The task. Search the records for "orange". Report every line where it occurs.

Records drawn from a dataset:
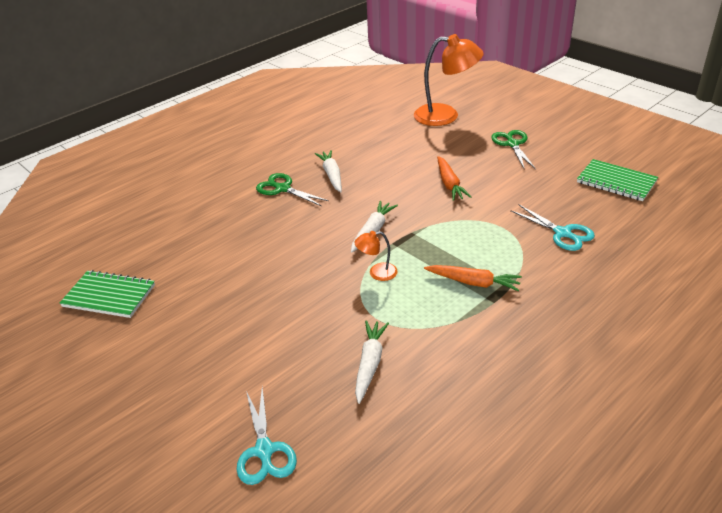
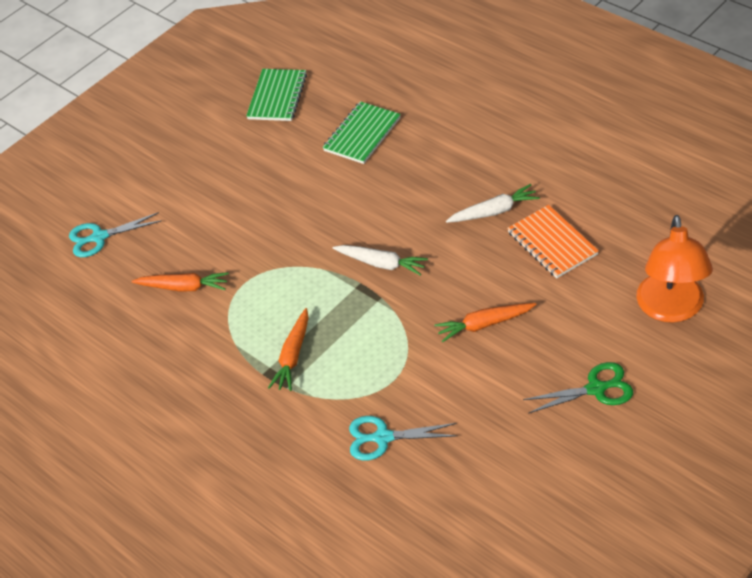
camera: 90 degrees right, 10 degrees up
(283, 189) = (461, 174): green scissors -> none
(370, 364) = (183, 287): white carrot -> orange carrot
(374, 153) = (552, 243): none -> orange notebook
(377, 273) = (309, 276): orange lamp -> none
(562, 233) = (383, 437): turquoise scissors -> turquoise scissors turned 45 degrees clockwise
(616, 182) = (504, 505): green notebook -> green notebook (362, 134)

Task solution.
(370, 364) = (183, 287): white carrot -> orange carrot
(374, 153) = (552, 243): none -> orange notebook
(377, 273) = (309, 276): orange lamp -> none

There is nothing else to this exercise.